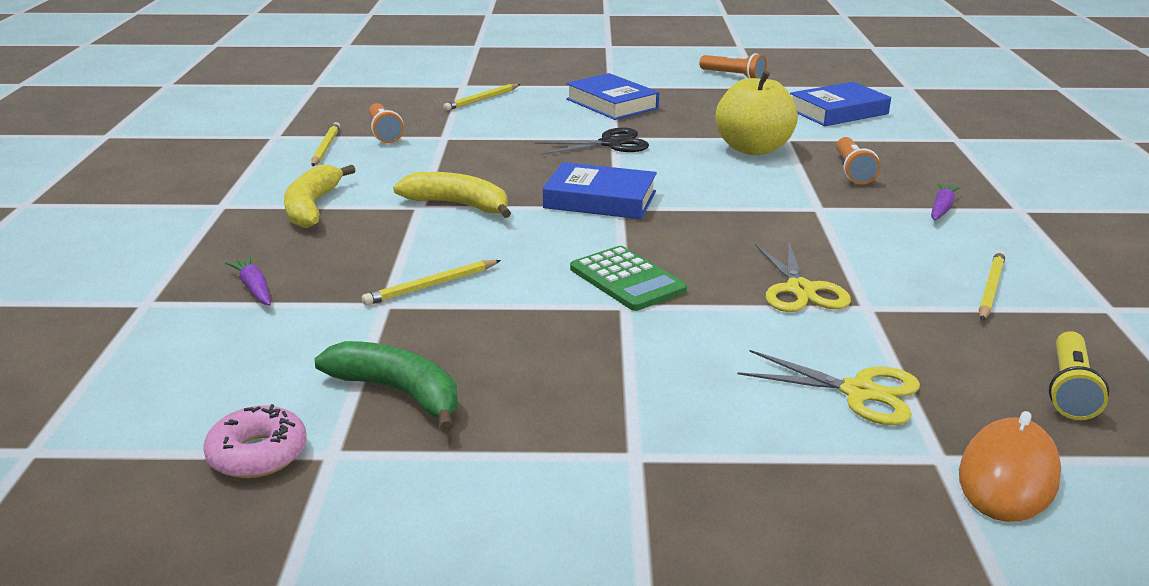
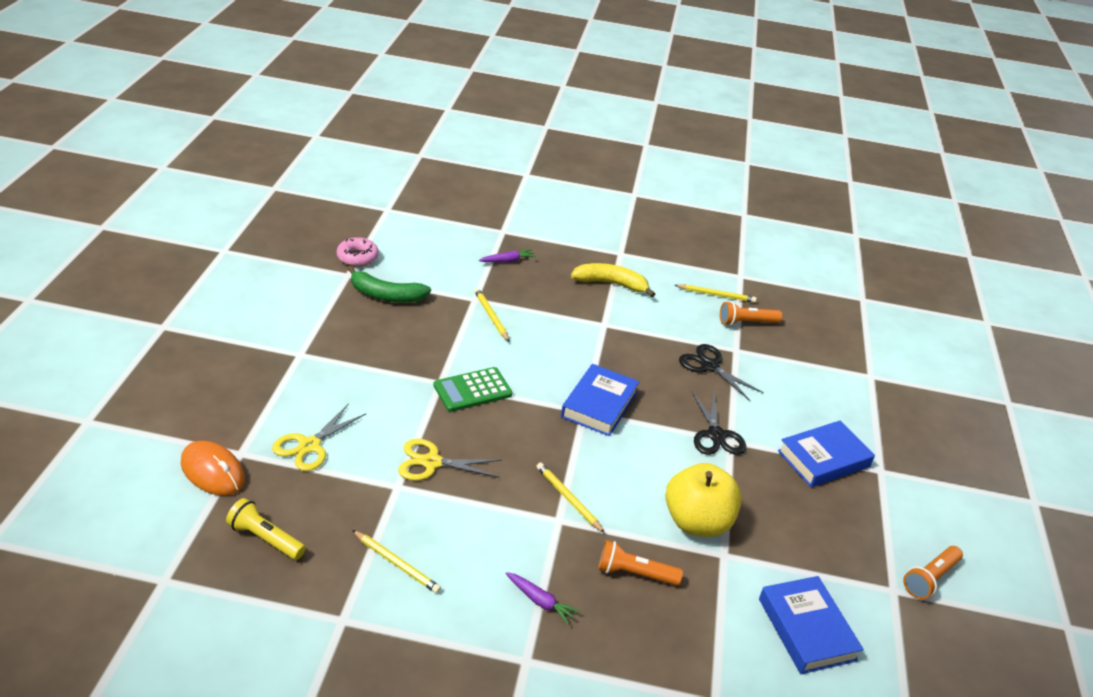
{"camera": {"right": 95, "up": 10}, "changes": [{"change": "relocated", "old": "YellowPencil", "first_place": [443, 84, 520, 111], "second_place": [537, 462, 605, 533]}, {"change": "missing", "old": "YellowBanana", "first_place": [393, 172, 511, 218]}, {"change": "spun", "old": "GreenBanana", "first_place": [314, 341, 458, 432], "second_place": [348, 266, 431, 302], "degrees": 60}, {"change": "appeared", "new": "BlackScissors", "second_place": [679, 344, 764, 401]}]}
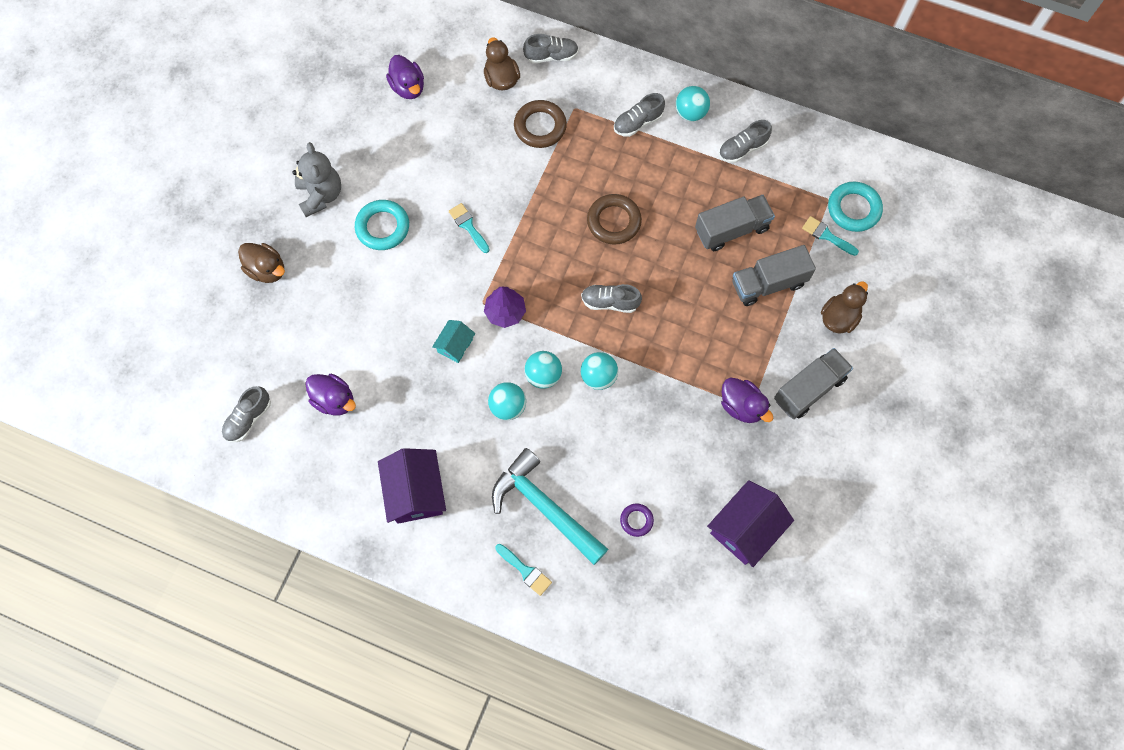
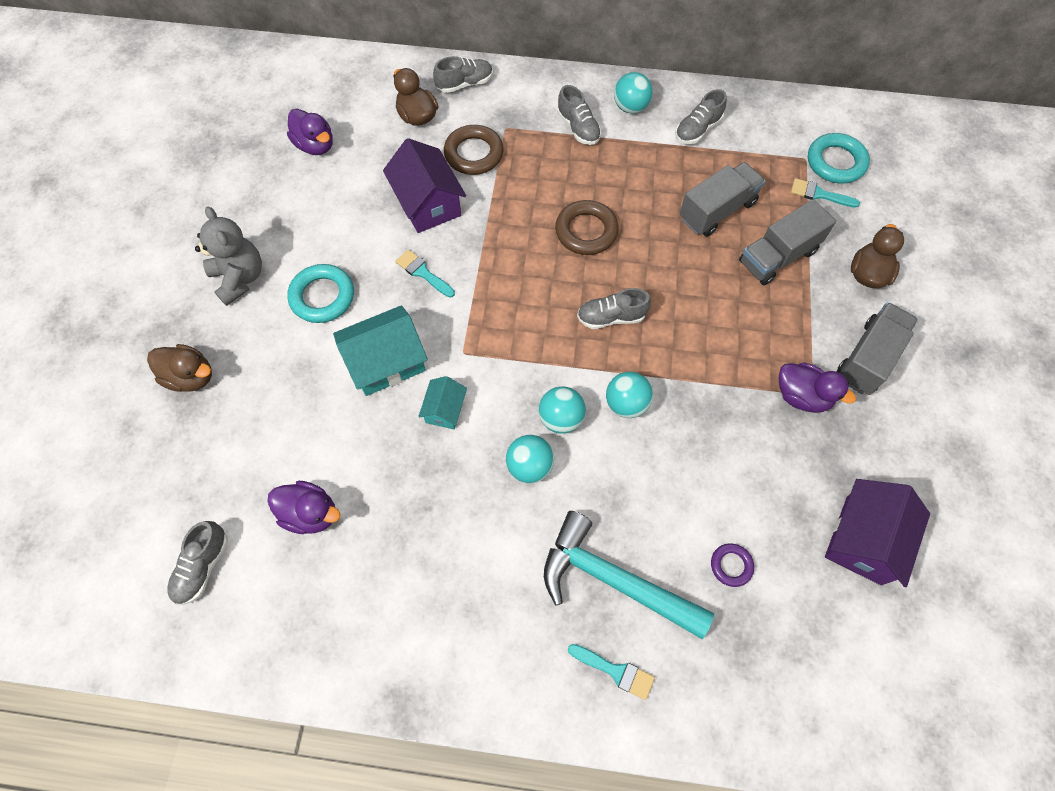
{"camera": {"right": -15, "up": -5}, "changes": [{"change": "spun", "old": "GreyShoe", "first_place": [614, 93, 665, 137], "second_place": [557, 85, 601, 145], "degrees": -75}, {"change": "missing", "old": "PurpleTree", "first_place": [484, 287, 526, 328]}, {"change": "relocated", "old": "PurpleHouse", "first_place": [378, 448, 446, 524], "second_place": [383, 138, 466, 233]}, {"change": "appeared", "new": "TurquoiseHouse", "second_place": [333, 305, 428, 396]}]}
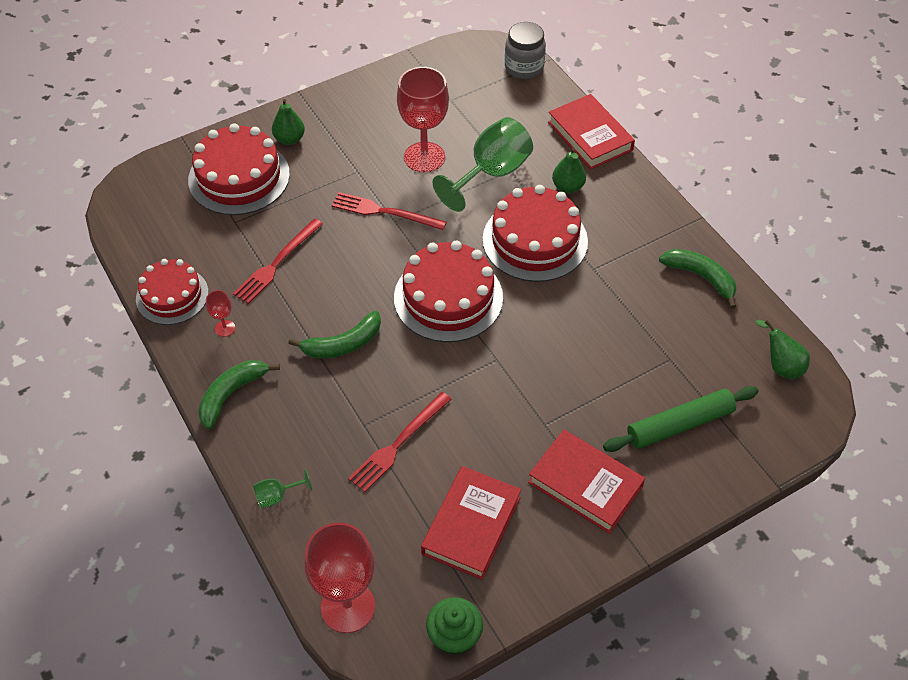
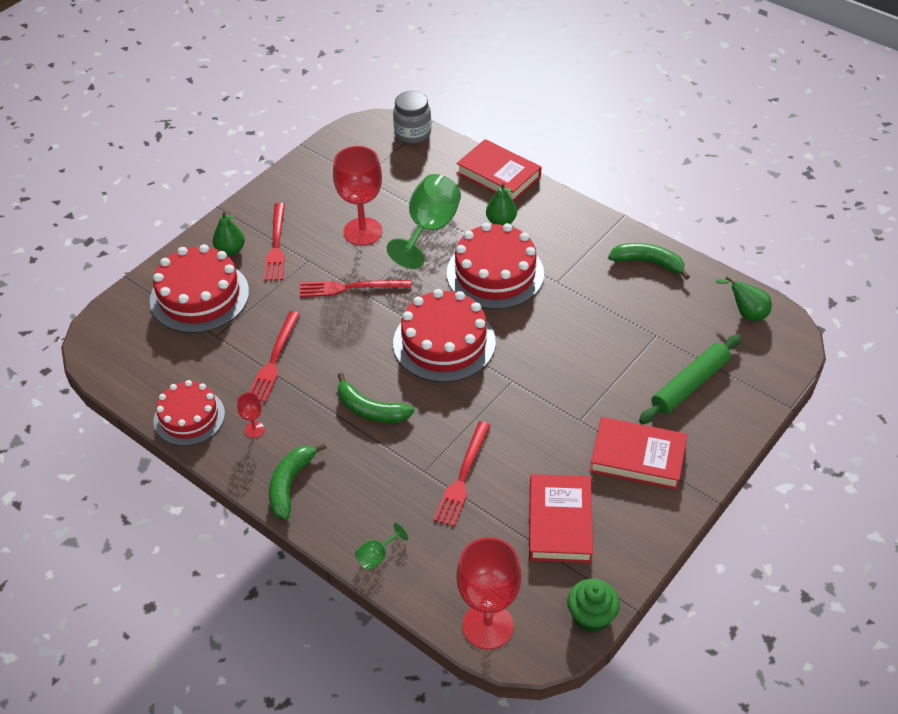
{"camera": {"right": -20, "up": -5}, "changes": [{"change": "spun", "old": "GreenBanana", "first_place": [288, 311, 381, 358], "second_place": [338, 373, 415, 423], "degrees": 75}, {"change": "appeared", "new": "RedFork", "second_place": [264, 203, 285, 281]}]}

★ ★ ★ ★ ★ ★ ★

#### EXERCISE INSTRUCTIONS:
Return a verbatim transcription of the data, omitting all images.

#### WRITTEN RESPONSE:
{"camera": {"right": 95, "up": 10}, "changes": [{"change": "relocated", "old": "YellowPencil", "first_place": [443, 84, 520, 111], "second_place": [537, 462, 605, 533]}, {"change": "missing", "old": "YellowBanana", "first_place": [393, 172, 511, 218]}, {"change": "spun", "old": "GreenBanana", "first_place": [314, 341, 458, 432], "second_place": [348, 266, 431, 302], "degrees": 60}, {"change": "appeared", "new": "BlackScissors", "second_place": [679, 344, 764, 401]}]}
{"camera": {"right": -15, "up": -5}, "changes": [{"change": "spun", "old": "GreyShoe", "first_place": [614, 93, 665, 137], "second_place": [557, 85, 601, 145], "degrees": -75}, {"change": "missing", "old": "PurpleTree", "first_place": [484, 287, 526, 328]}, {"change": "relocated", "old": "PurpleHouse", "first_place": [378, 448, 446, 524], "second_place": [383, 138, 466, 233]}, {"change": "appeared", "new": "TurquoiseHouse", "second_place": [333, 305, 428, 396]}]}
{"camera": {"right": -20, "up": -5}, "changes": [{"change": "spun", "old": "GreenBanana", "first_place": [288, 311, 381, 358], "second_place": [338, 373, 415, 423], "degrees": 75}, {"change": "appeared", "new": "RedFork", "second_place": [264, 203, 285, 281]}]}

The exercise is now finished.